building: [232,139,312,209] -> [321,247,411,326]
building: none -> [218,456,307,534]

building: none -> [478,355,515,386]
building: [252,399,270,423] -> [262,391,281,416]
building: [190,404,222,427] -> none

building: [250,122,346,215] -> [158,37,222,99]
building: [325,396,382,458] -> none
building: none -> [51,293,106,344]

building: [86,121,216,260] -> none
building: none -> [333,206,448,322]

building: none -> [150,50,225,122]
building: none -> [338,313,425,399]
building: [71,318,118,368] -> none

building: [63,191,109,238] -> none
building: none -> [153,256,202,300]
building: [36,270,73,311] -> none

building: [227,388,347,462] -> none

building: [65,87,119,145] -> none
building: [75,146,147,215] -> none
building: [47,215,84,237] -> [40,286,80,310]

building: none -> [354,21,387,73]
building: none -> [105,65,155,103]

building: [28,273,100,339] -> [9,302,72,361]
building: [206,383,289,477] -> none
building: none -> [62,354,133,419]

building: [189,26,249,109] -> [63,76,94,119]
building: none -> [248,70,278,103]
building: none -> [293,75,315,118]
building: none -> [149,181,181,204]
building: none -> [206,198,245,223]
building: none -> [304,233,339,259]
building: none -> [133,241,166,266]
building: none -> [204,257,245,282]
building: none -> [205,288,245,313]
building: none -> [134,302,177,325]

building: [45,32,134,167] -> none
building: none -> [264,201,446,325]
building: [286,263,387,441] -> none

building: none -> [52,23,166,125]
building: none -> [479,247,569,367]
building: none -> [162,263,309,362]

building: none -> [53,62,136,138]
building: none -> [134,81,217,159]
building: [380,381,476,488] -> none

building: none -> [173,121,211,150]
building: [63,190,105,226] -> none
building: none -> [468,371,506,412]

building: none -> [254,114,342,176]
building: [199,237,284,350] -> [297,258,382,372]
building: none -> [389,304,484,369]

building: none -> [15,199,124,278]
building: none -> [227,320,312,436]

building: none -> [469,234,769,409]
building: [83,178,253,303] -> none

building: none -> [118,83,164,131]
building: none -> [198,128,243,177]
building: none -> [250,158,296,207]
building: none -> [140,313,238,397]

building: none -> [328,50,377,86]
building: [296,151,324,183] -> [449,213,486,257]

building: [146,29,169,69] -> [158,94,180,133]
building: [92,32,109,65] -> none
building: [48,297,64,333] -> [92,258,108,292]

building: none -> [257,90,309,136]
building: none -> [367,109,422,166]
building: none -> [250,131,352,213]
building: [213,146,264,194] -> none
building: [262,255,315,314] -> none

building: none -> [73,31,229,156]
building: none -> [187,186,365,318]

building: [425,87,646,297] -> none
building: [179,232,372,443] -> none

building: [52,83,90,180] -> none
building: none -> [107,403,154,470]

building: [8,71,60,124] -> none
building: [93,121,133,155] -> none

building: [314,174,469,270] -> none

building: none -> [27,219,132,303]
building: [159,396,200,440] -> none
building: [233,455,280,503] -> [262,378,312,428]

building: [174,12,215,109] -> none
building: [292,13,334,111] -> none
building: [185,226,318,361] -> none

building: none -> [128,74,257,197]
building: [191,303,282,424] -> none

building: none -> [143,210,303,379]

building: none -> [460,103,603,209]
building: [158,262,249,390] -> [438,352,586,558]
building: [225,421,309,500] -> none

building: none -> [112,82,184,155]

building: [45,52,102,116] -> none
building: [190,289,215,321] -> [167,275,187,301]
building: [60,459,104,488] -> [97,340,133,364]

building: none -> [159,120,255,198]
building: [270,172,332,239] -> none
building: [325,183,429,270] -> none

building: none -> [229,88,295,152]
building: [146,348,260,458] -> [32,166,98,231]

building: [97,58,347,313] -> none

****

Please transcribe every entry above exactly as it appears.

Response to this task =>
building: [232,139,312,209] -> [321,247,411,326]
building: none -> [218,456,307,534]

building: none -> [478,355,515,386]
building: [252,399,270,423] -> [262,391,281,416]
building: [190,404,222,427] -> none

building: [250,122,346,215] -> [158,37,222,99]
building: [325,396,382,458] -> none
building: none -> [51,293,106,344]

building: [86,121,216,260] -> none
building: none -> [333,206,448,322]

building: none -> [150,50,225,122]
building: none -> [338,313,425,399]
building: [71,318,118,368] -> none

building: [63,191,109,238] -> none
building: none -> [153,256,202,300]
building: [36,270,73,311] -> none

building: [227,388,347,462] -> none

building: [65,87,119,145] -> none
building: [75,146,147,215] -> none
building: [47,215,84,237] -> [40,286,80,310]

building: none -> [354,21,387,73]
building: none -> [105,65,155,103]

building: [28,273,100,339] -> [9,302,72,361]
building: [206,383,289,477] -> none
building: none -> [62,354,133,419]

building: [189,26,249,109] -> [63,76,94,119]
building: none -> [248,70,278,103]
building: none -> [293,75,315,118]
building: none -> [149,181,181,204]
building: none -> [206,198,245,223]
building: none -> [304,233,339,259]
building: none -> [133,241,166,266]
building: none -> [204,257,245,282]
building: none -> [205,288,245,313]
building: none -> [134,302,177,325]

building: [45,32,134,167] -> none
building: none -> [264,201,446,325]
building: [286,263,387,441] -> none

building: none -> [52,23,166,125]
building: none -> [479,247,569,367]
building: none -> [162,263,309,362]

building: none -> [53,62,136,138]
building: none -> [134,81,217,159]
building: [380,381,476,488] -> none

building: none -> [173,121,211,150]
building: [63,190,105,226] -> none
building: none -> [468,371,506,412]

building: none -> [254,114,342,176]
building: [199,237,284,350] -> [297,258,382,372]
building: none -> [389,304,484,369]

building: none -> [15,199,124,278]
building: none -> [227,320,312,436]

building: none -> [469,234,769,409]
building: [83,178,253,303] -> none

building: none -> [118,83,164,131]
building: none -> [198,128,243,177]
building: none -> [250,158,296,207]
building: none -> [140,313,238,397]

building: none -> [328,50,377,86]
building: [296,151,324,183] -> [449,213,486,257]

building: [146,29,169,69] -> [158,94,180,133]
building: [92,32,109,65] -> none
building: [48,297,64,333] -> [92,258,108,292]

building: none -> [257,90,309,136]
building: none -> [367,109,422,166]
building: none -> [250,131,352,213]
building: [213,146,264,194] -> none
building: [262,255,315,314] -> none

building: none -> [73,31,229,156]
building: none -> [187,186,365,318]

building: [425,87,646,297] -> none
building: [179,232,372,443] -> none

building: [52,83,90,180] -> none
building: none -> [107,403,154,470]

building: [8,71,60,124] -> none
building: [93,121,133,155] -> none

building: [314,174,469,270] -> none

building: none -> [27,219,132,303]
building: [159,396,200,440] -> none
building: [233,455,280,503] -> [262,378,312,428]

building: [174,12,215,109] -> none
building: [292,13,334,111] -> none
building: [185,226,318,361] -> none

building: none -> [128,74,257,197]
building: [191,303,282,424] -> none

building: none -> [143,210,303,379]

building: none -> [460,103,603,209]
building: [158,262,249,390] -> [438,352,586,558]
building: [225,421,309,500] -> none

building: none -> [112,82,184,155]

building: [45,52,102,116] -> none
building: [190,289,215,321] -> [167,275,187,301]
building: [60,459,104,488] -> [97,340,133,364]

building: none -> [159,120,255,198]
building: [270,172,332,239] -> none
building: [325,183,429,270] -> none

building: none -> [229,88,295,152]
building: [146,348,260,458] -> [32,166,98,231]

building: [97,58,347,313] -> none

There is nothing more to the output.